▸ Supplied entries

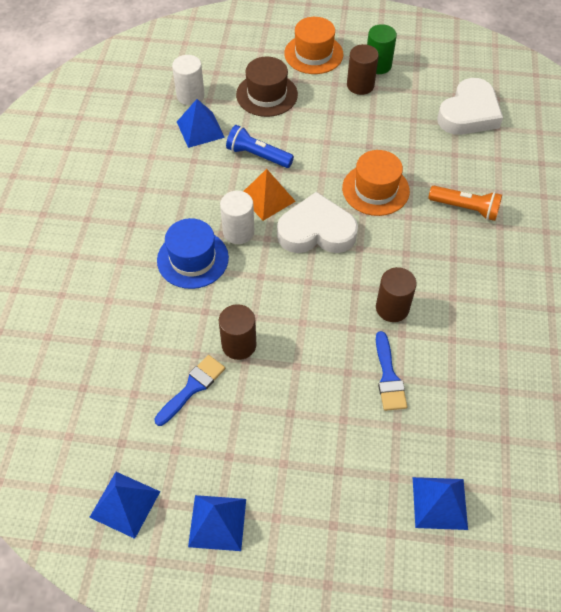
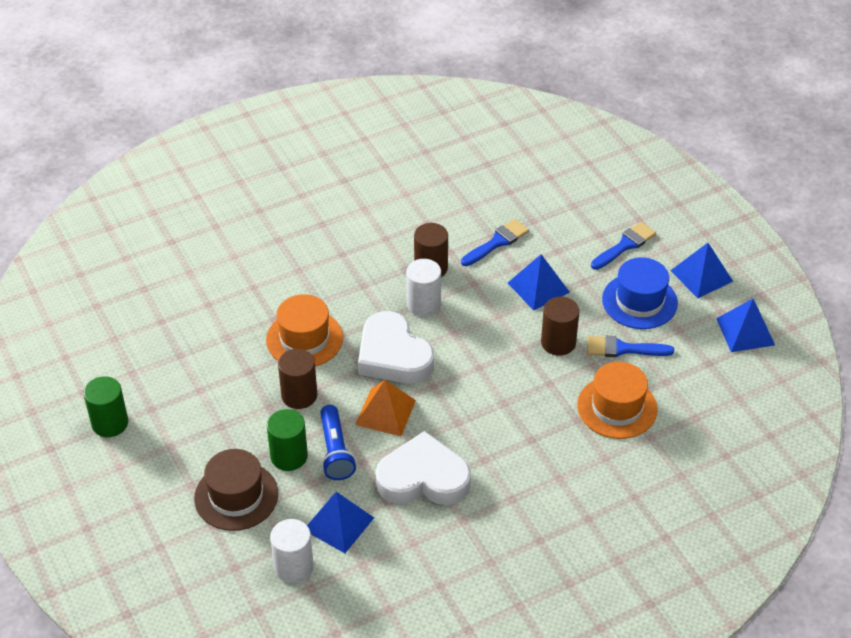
camera: 125 degrees left, 10 degrees down
(192, 259) = (506, 425): blue hat -> blue hat (639, 301)
(238, 232) = (445, 410): white cylinder -> white cylinder (423, 304)
(275, 132) = (289, 456): none -> green cylinder
(307, 483) = (625, 245): none -> blue brush
(313, 54) = (131, 491): orange hat -> orange hat (617, 407)
(360, 85) = (157, 422): brown cylinder -> brown cylinder (299, 395)
(439, 503) = (568, 176): blue pyramid -> blue pyramid (538, 287)
(465, 208) = (275, 269): orange flashlight -> none
(469, 113) = (137, 317): white heart -> white heart (423, 478)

▸ Work to be completed
Copy out the material above exactly; the images stay out.

▸ Solution for this task
camera: 125 degrees left, 10 degrees down
(192, 259) = (506, 425): blue hat -> blue hat (639, 301)
(238, 232) = (445, 410): white cylinder -> white cylinder (423, 304)
(275, 132) = (289, 456): none -> green cylinder
(307, 483) = (625, 245): none -> blue brush
(313, 54) = (131, 491): orange hat -> orange hat (617, 407)
(360, 85) = (157, 422): brown cylinder -> brown cylinder (299, 395)
(439, 503) = (568, 176): blue pyramid -> blue pyramid (538, 287)
(465, 208) = (275, 269): orange flashlight -> none
(469, 113) = (137, 317): white heart -> white heart (423, 478)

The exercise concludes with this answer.